Would you reproduce the data below exactly, please, leaving out its images?

*** Opening Material to process ***

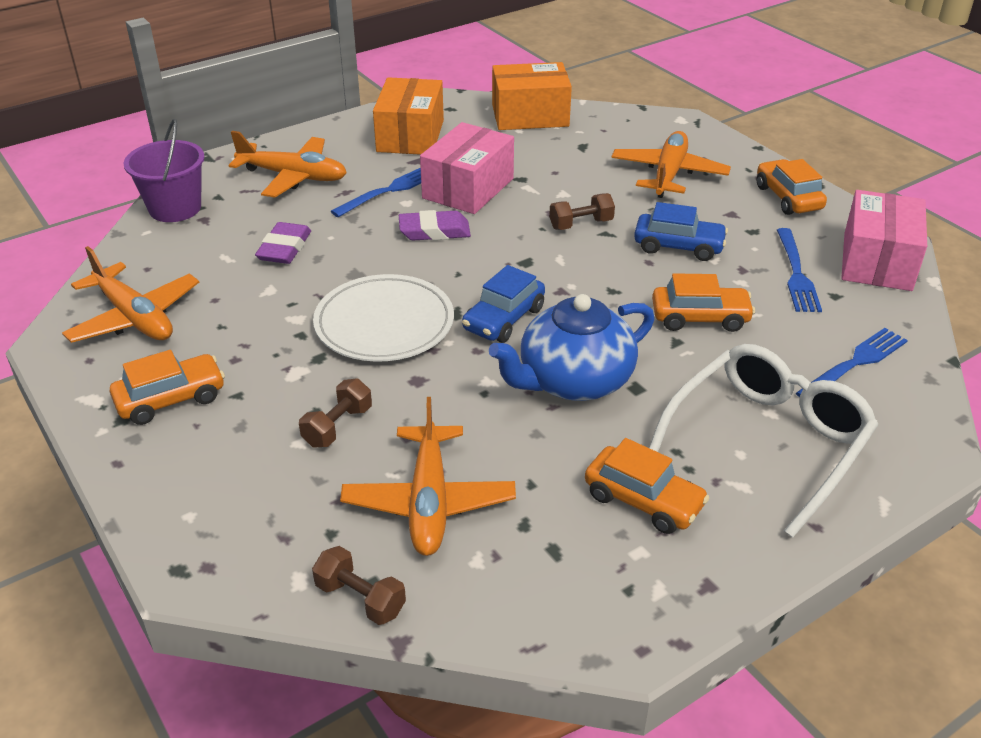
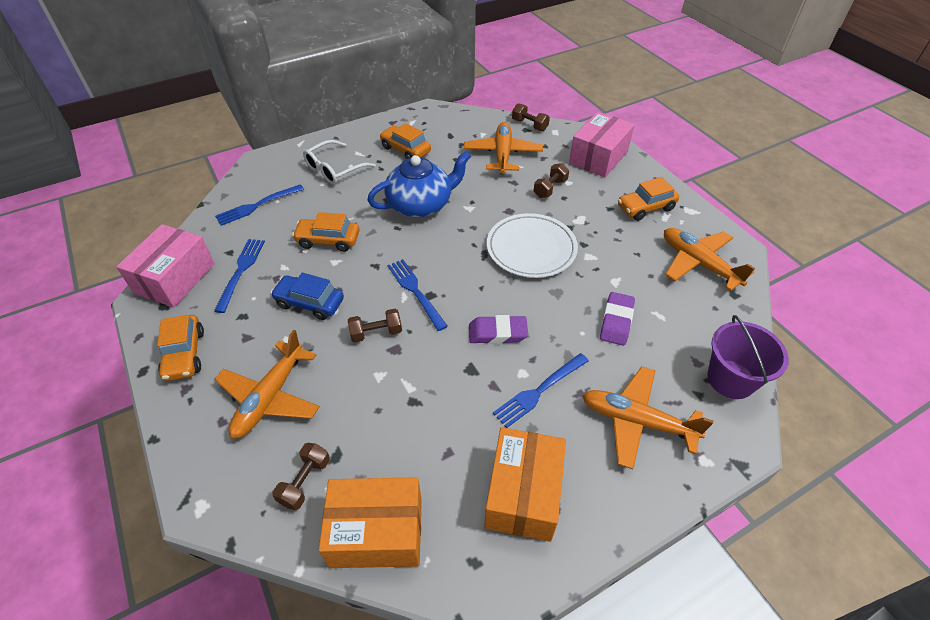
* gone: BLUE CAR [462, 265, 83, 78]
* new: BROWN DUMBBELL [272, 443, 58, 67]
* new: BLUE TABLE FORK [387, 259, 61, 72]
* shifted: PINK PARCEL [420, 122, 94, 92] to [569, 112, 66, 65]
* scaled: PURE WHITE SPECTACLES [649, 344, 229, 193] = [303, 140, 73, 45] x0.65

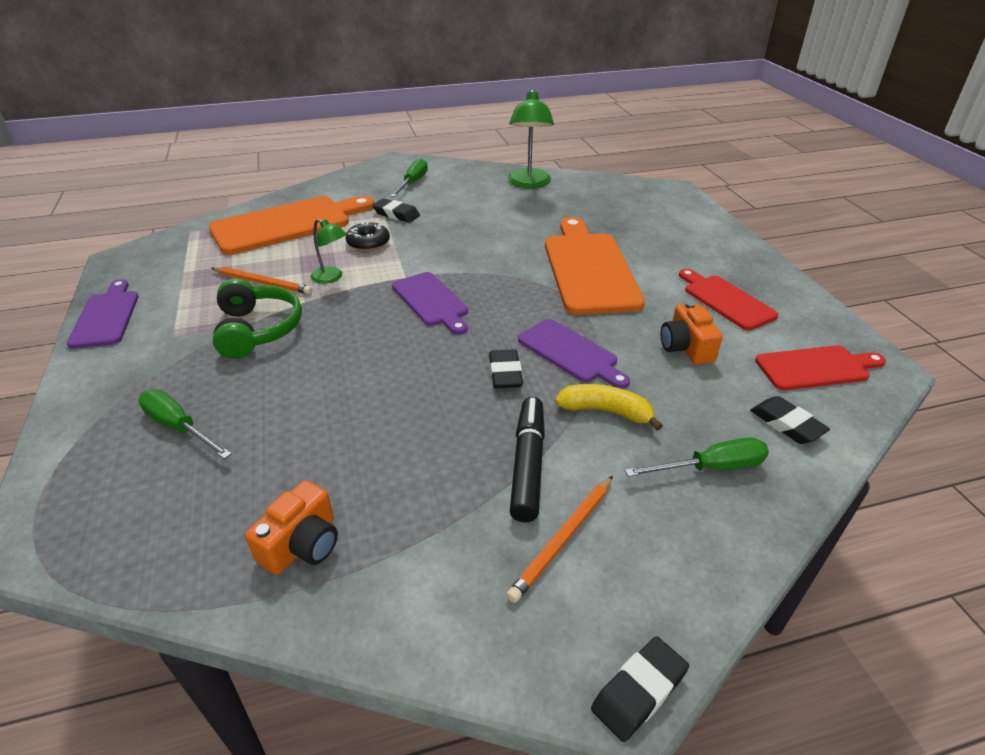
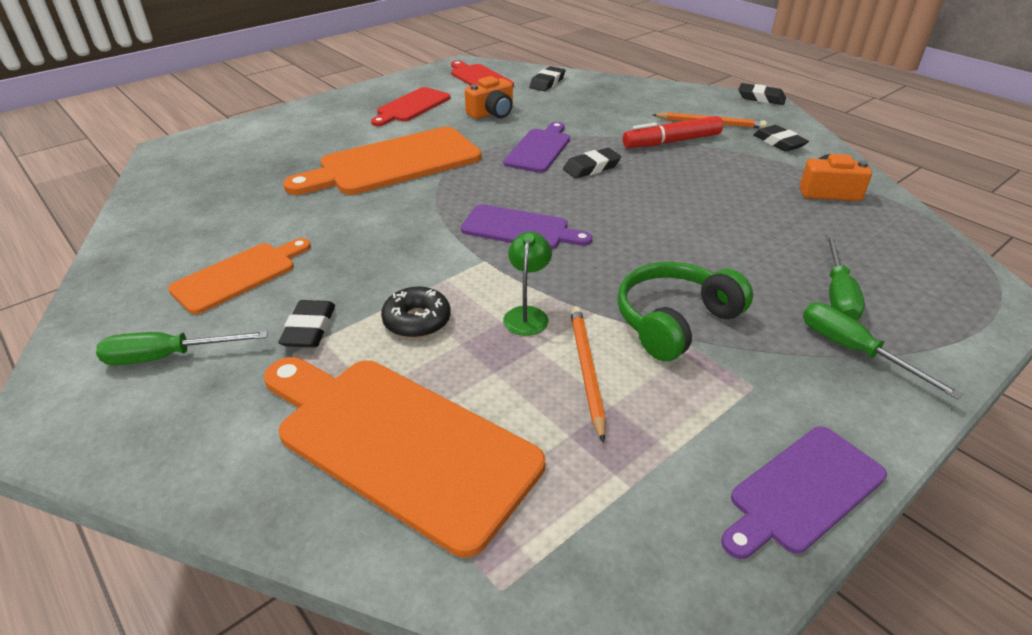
* gone: LEAF-GREEN DESK LAMP [508, 89, 46, 99]
* gone: BRIGHT YELLOW BANANA [555, 384, 108, 47]
* new: ORANGE-COLOURED CHOPPING BOARD [168, 238, 143, 76]
* new: EBONY GUM ERASER [753, 125, 56, 27]
* shifted: LEAF-GREEN SCREWDRIVER [625, 437, 144, 40] to [803, 303, 160, 97]
* repainted: EBONY FELT PEN [510, 397, 35, 125] to SCARLET FELT PEN [623, 116, 100, 32]
* rotated: PURPLE CHOPPING BOARD [392, 272, 76, 63] = [461, 204, 131, 46] 75 degrees clockwise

*** Closing Material to process ***

◆ Answer section
* gone: BLUE CAR [462, 265, 83, 78]
* new: BROWN DUMBBELL [272, 443, 58, 67]
* new: BLUE TABLE FORK [387, 259, 61, 72]
* shifted: PINK PARCEL [420, 122, 94, 92] to [569, 112, 66, 65]
* scaled: PURE WHITE SPECTACLES [649, 344, 229, 193] = [303, 140, 73, 45] x0.65

* gone: LEAF-GREEN DESK LAMP [508, 89, 46, 99]
* gone: BRIGHT YELLOW BANANA [555, 384, 108, 47]
* new: ORANGE-COLOURED CHOPPING BOARD [168, 238, 143, 76]
* new: EBONY GUM ERASER [753, 125, 56, 27]
* shifted: LEAF-GREEN SCREWDRIVER [625, 437, 144, 40] to [803, 303, 160, 97]
* repainted: EBONY FELT PEN [510, 397, 35, 125] to SCARLET FELT PEN [623, 116, 100, 32]
* rotated: PURPLE CHOPPING BOARD [392, 272, 76, 63] = [461, 204, 131, 46] 75 degrees clockwise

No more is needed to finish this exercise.